## WHAT IS EXPECTED
The entries that follow must be written out exactly, without any of the pictures they contain.

[Entries taken from a collection]
........

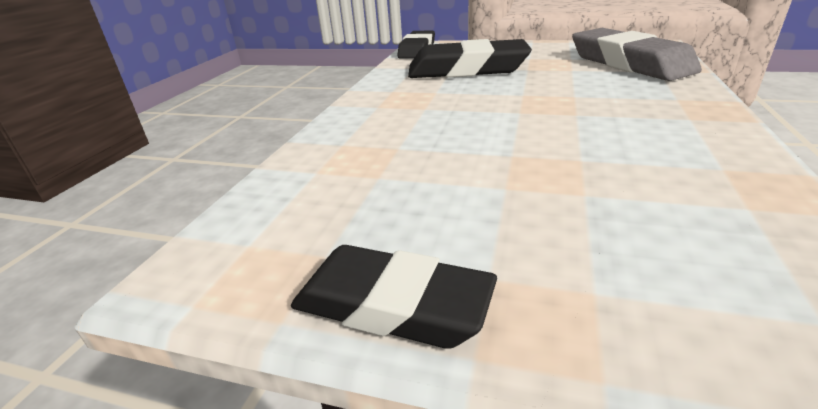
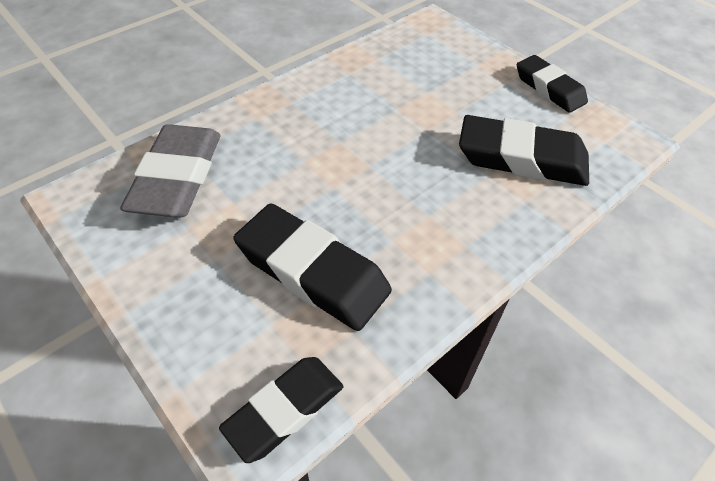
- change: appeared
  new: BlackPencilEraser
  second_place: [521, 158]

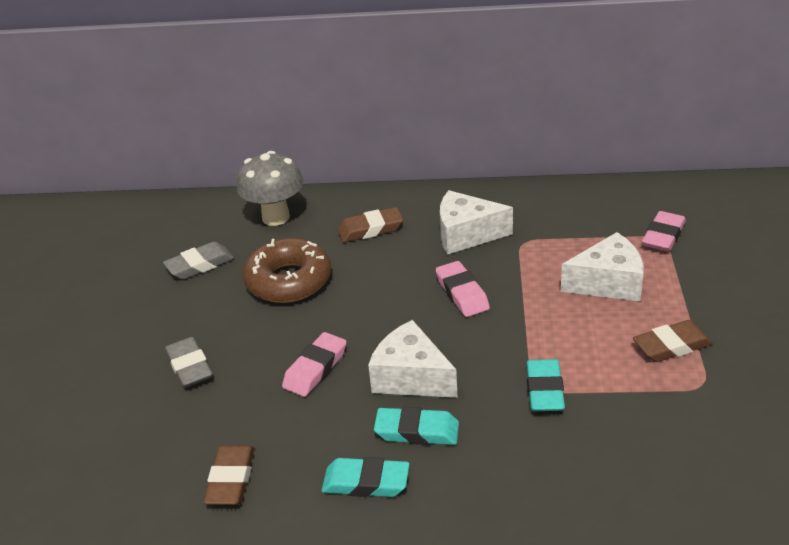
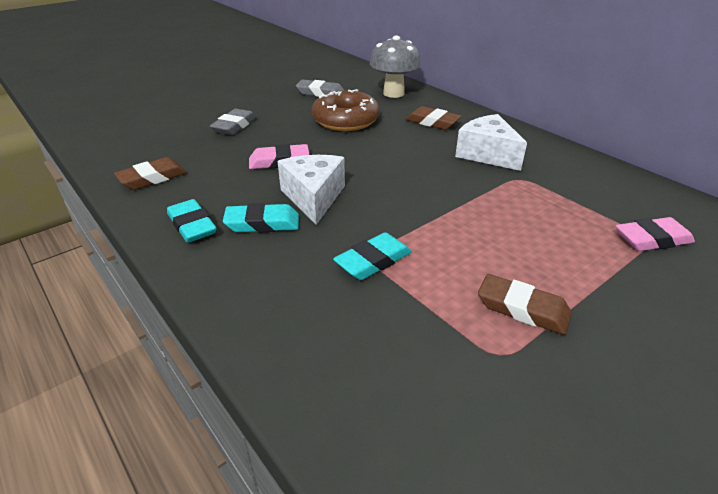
- change: spun
  old: TurquoisePencilEraser
  first_place: [417, 431]
  second_place: [262, 223]
  degrees: -60
- change: missing
  old: RosePinkPencilEraser
  first_place: [462, 293]
- change: missing
  old: PureWhiteCheeseWedge
  first_place: [608, 283]

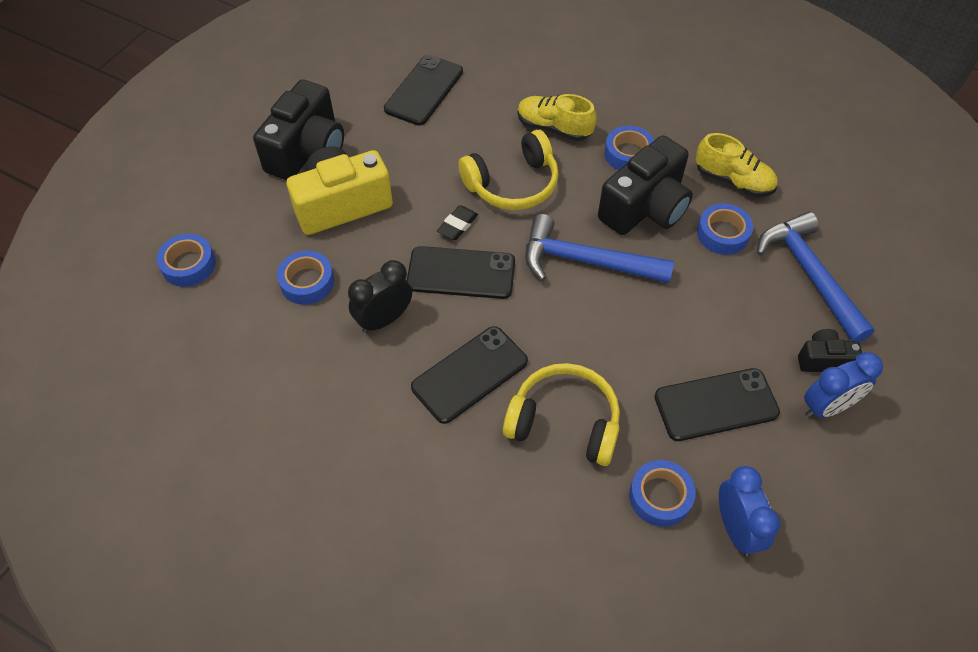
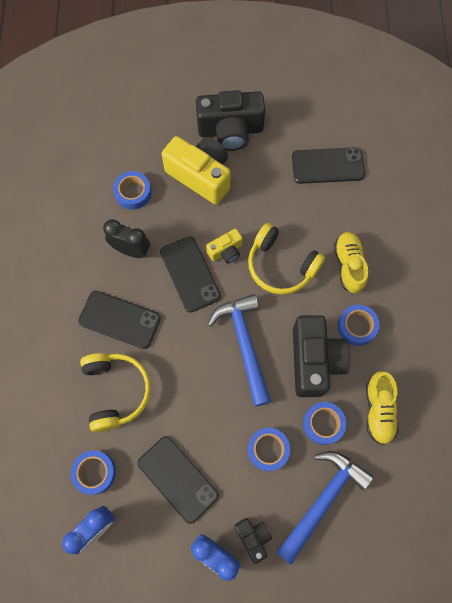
- change: exchanged
  old: BlackPencilEraser
  new: BrightYellowCamera
  first_place: [457, 225]
  second_place: [226, 251]
- change: relocated
  old: BlueStickyTape
  first_place: [188, 265]
  second_place: [268, 449]
- change: spun
  old: BlackCamera
  first_place: [645, 208]
  second_place: [314, 361]
  degrees: -105

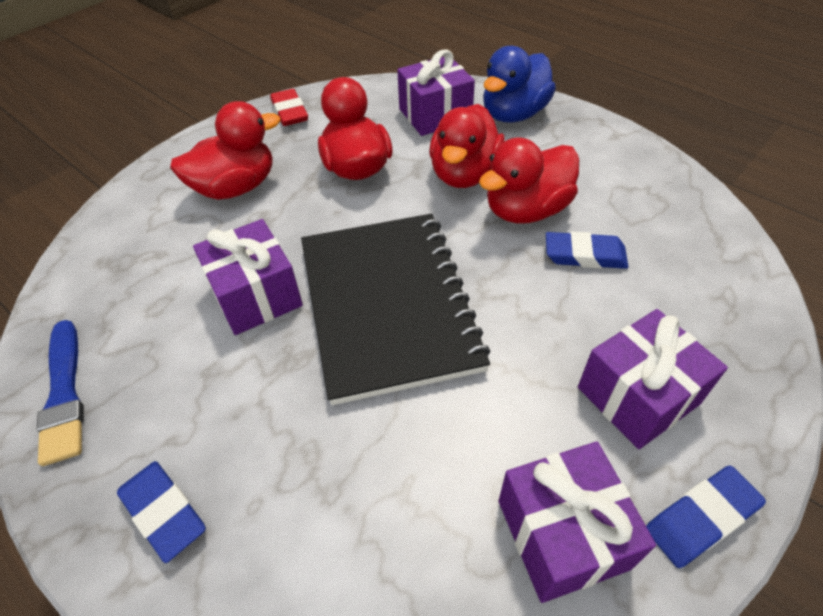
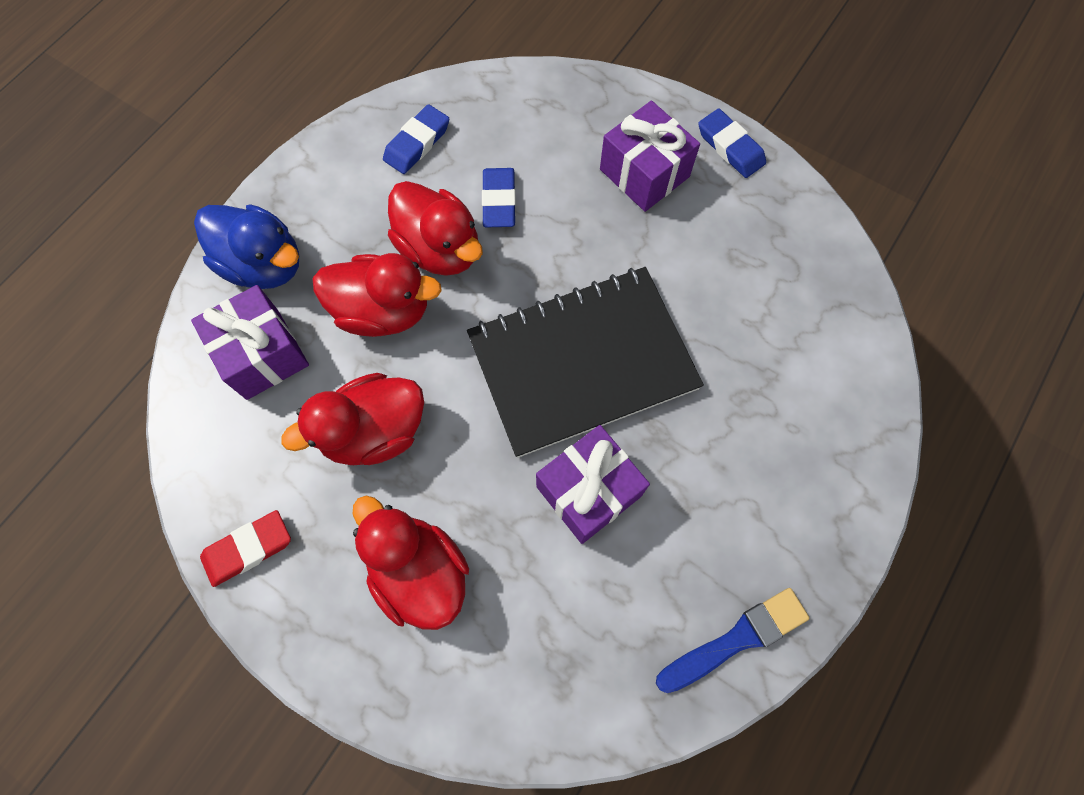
- change: relocated
  old: BluePencilEraser
  first_place: [163, 512]
  second_place: [417, 143]
- change: missing
  old: VioletWrappedGift
  first_place: [562, 534]

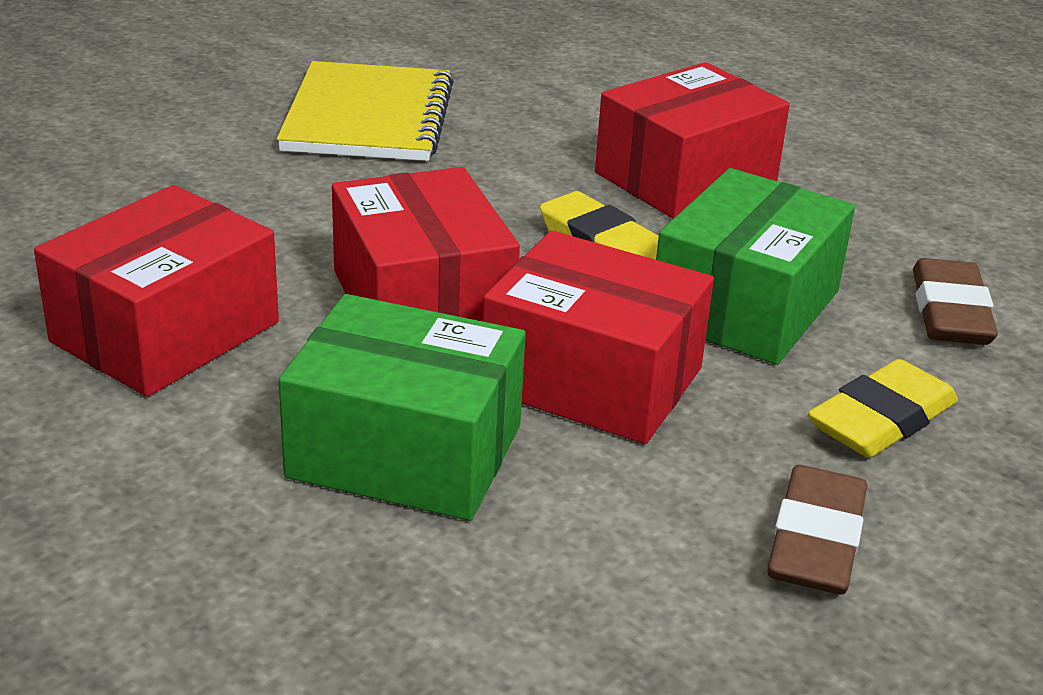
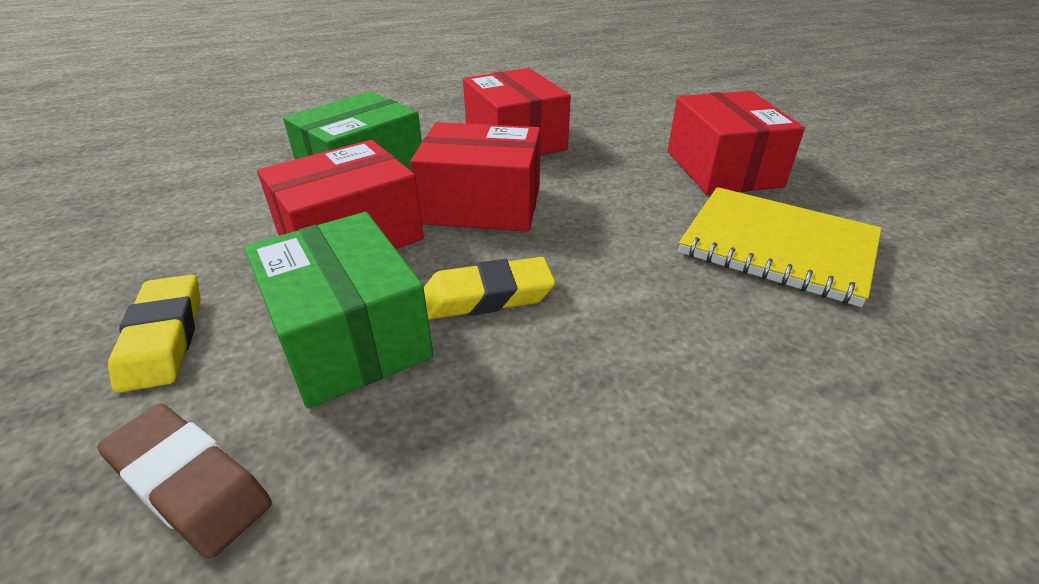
- change: relocated
  old: RedPackage
  first_place: [686, 178]
  second_place: [722, 169]
- change: missing
  old: RussetPencilEraser
  first_place: [815, 541]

........

## RESPONSE TO THIS EXERCISE
- change: appeared
  new: BlackPencilEraser
  second_place: [521, 158]

- change: spun
  old: TurquoisePencilEraser
  first_place: [417, 431]
  second_place: [262, 223]
  degrees: -60
- change: missing
  old: RosePinkPencilEraser
  first_place: [462, 293]
- change: missing
  old: PureWhiteCheeseWedge
  first_place: [608, 283]

- change: exchanged
  old: BlackPencilEraser
  new: BrightYellowCamera
  first_place: [457, 225]
  second_place: [226, 251]
- change: relocated
  old: BlueStickyTape
  first_place: [188, 265]
  second_place: [268, 449]
- change: spun
  old: BlackCamera
  first_place: [645, 208]
  second_place: [314, 361]
  degrees: -105

- change: relocated
  old: BluePencilEraser
  first_place: [163, 512]
  second_place: [417, 143]
- change: missing
  old: VioletWrappedGift
  first_place: [562, 534]

- change: relocated
  old: RedPackage
  first_place: [686, 178]
  second_place: [722, 169]
- change: missing
  old: RussetPencilEraser
  first_place: [815, 541]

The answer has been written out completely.